- _Assigned task_:
Line by line, the data below should be set down unchanged, with images excluded.
*** Opening Recorded data ***
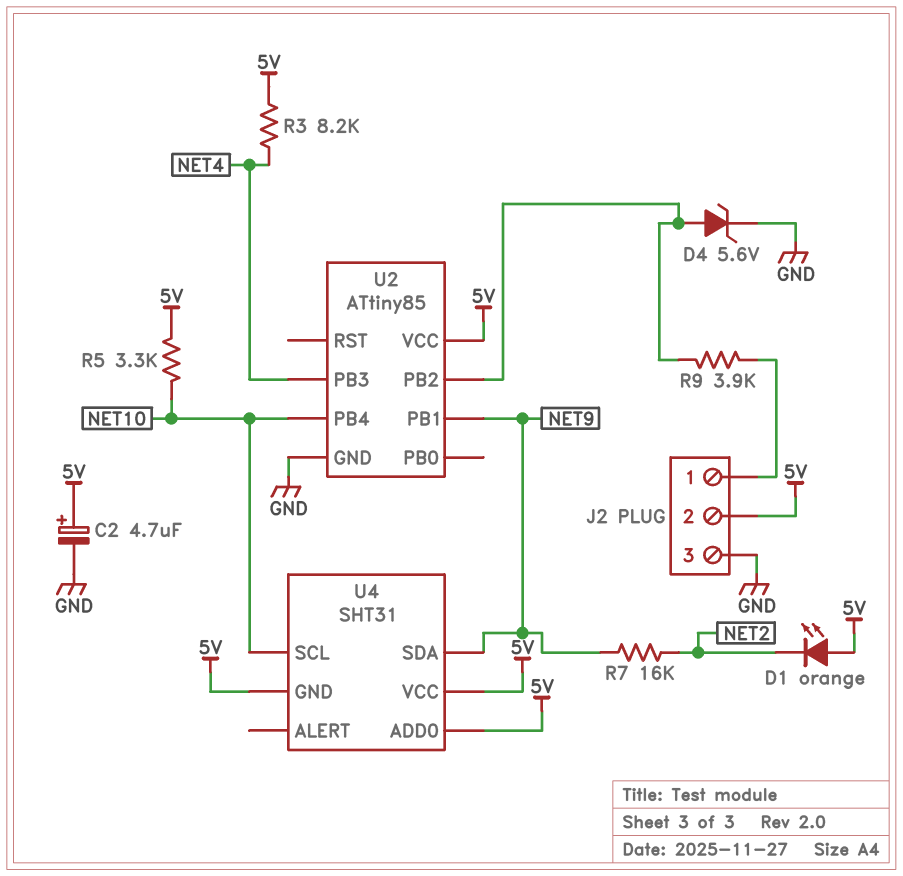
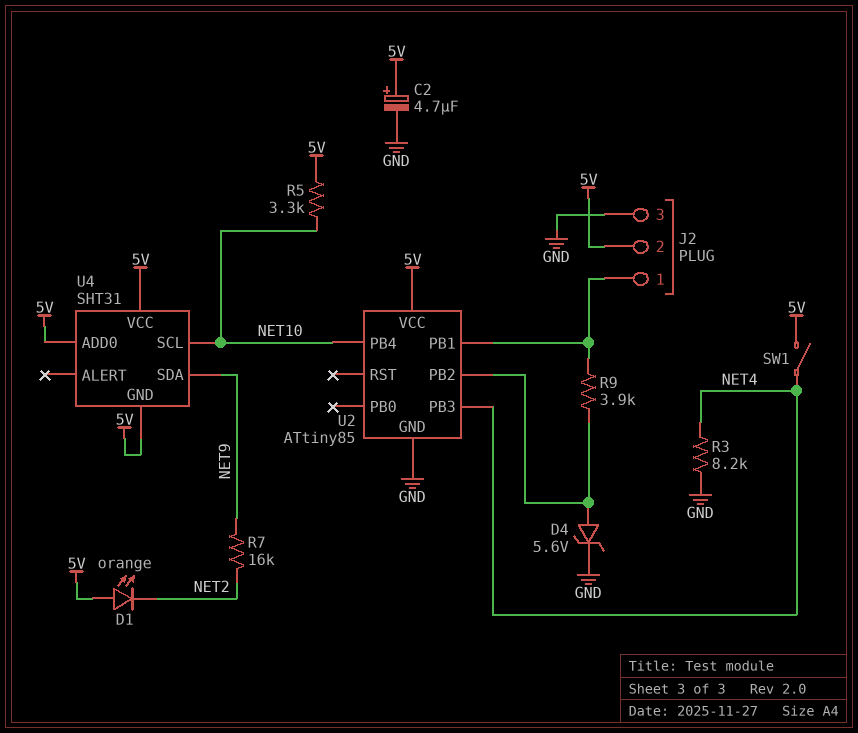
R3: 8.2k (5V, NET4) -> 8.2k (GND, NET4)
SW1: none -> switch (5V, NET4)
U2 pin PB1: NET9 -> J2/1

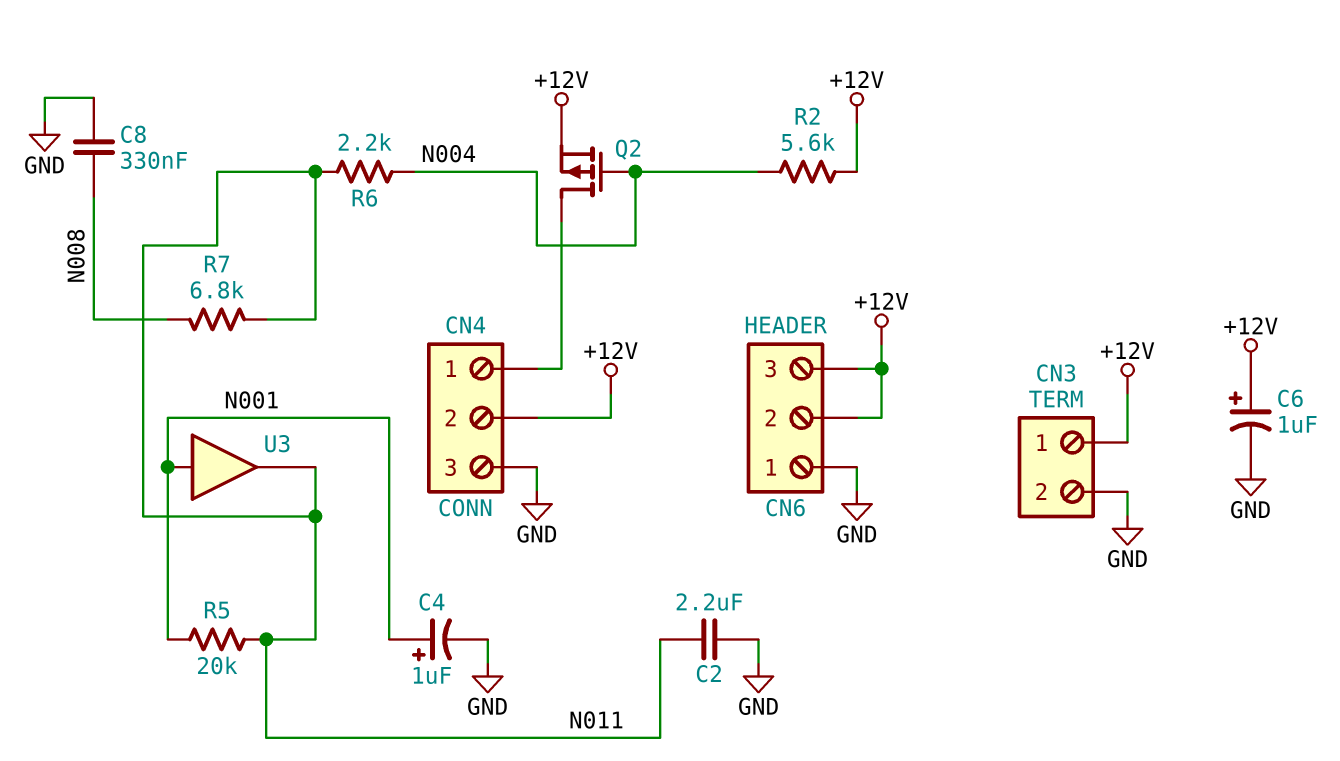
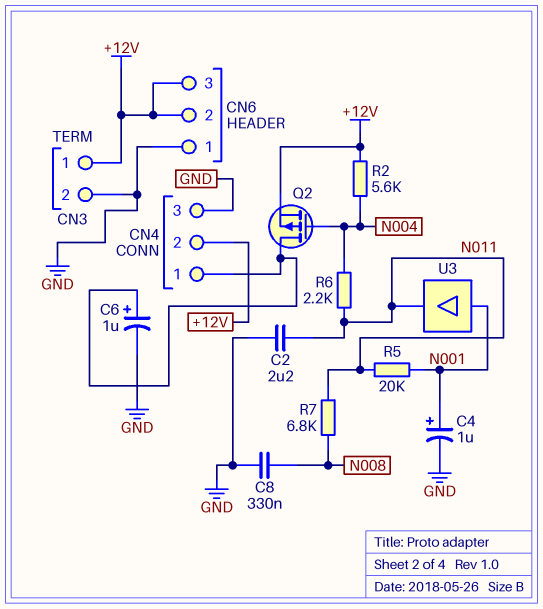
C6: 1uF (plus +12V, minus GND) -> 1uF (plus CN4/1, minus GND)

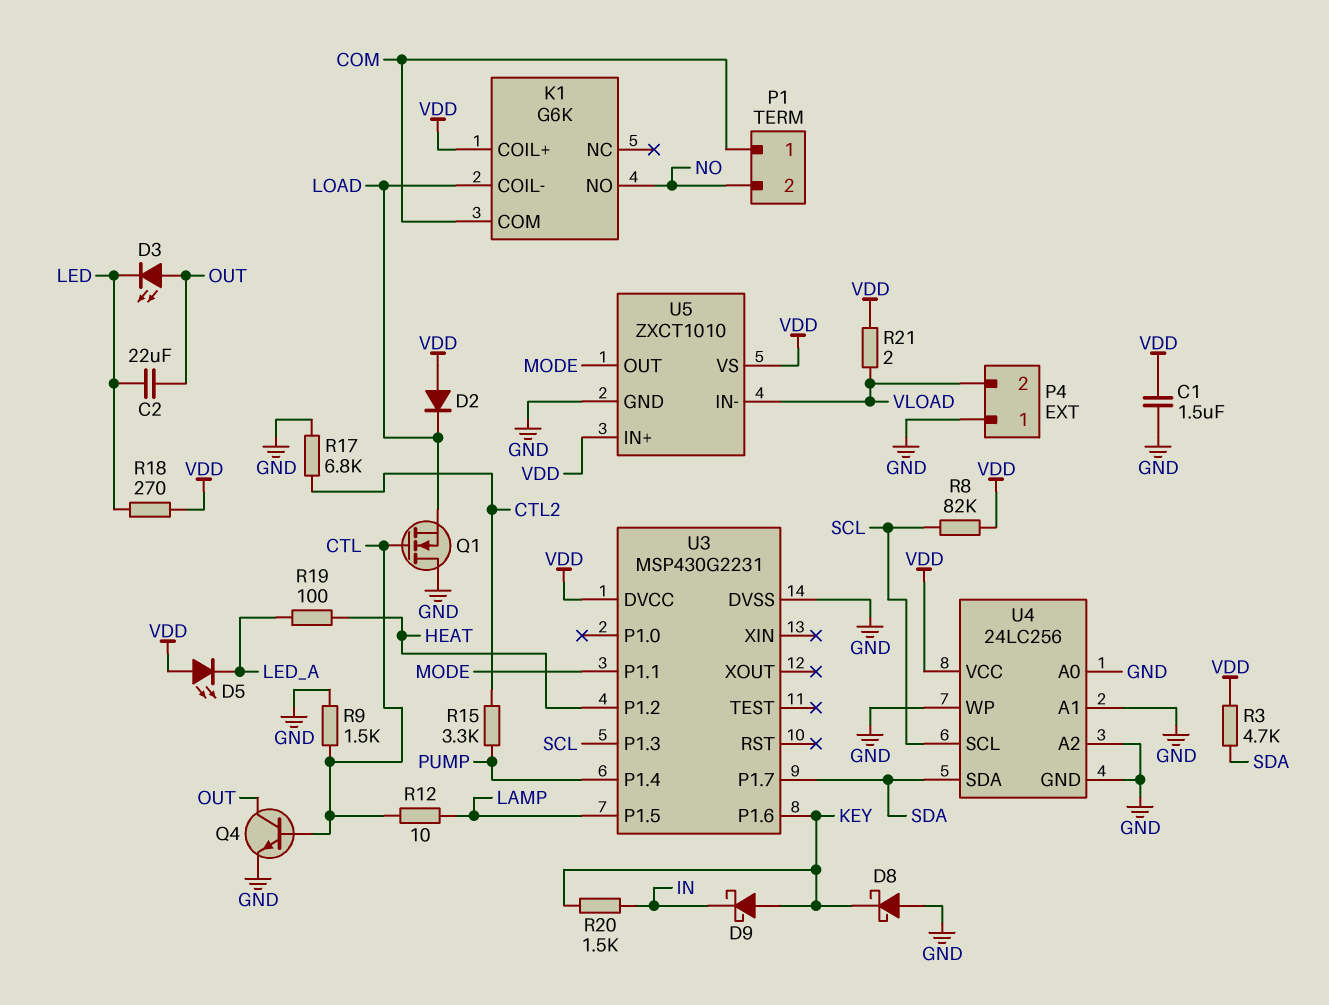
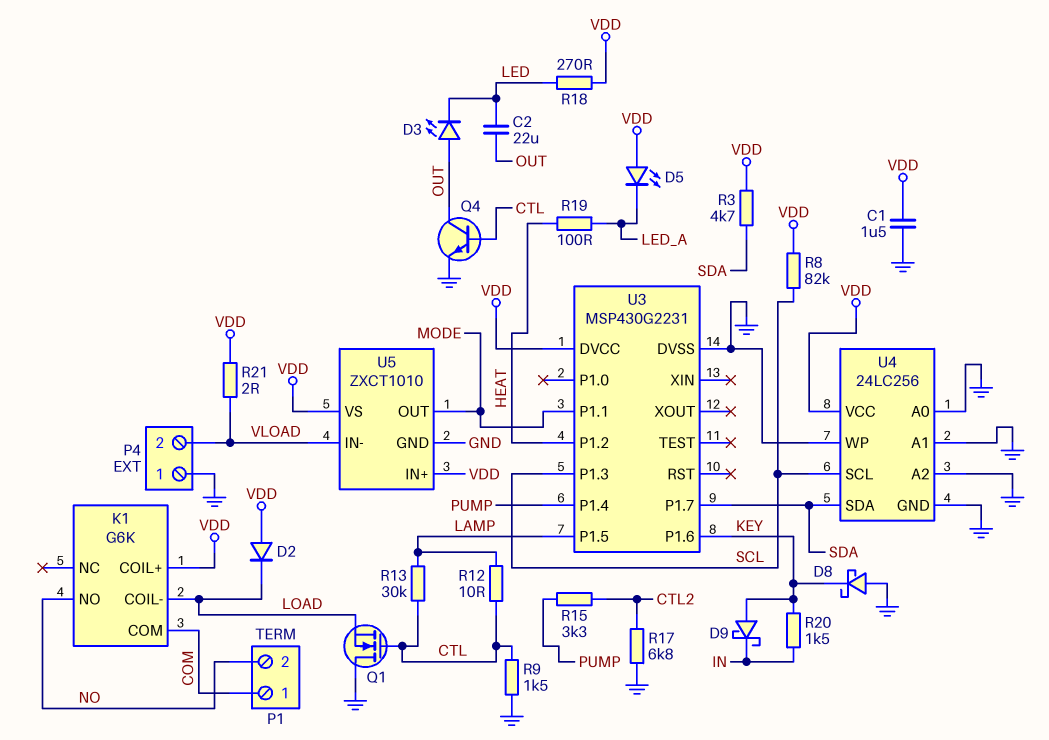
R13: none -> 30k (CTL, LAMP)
*** Closing Recorded data ***
- _Written solution_:
R3: 8.2k (5V, NET4) -> 8.2k (GND, NET4)
SW1: none -> switch (5V, NET4)
U2 pin PB1: NET9 -> J2/1

C6: 1uF (plus +12V, minus GND) -> 1uF (plus CN4/1, minus GND)

R13: none -> 30k (CTL, LAMP)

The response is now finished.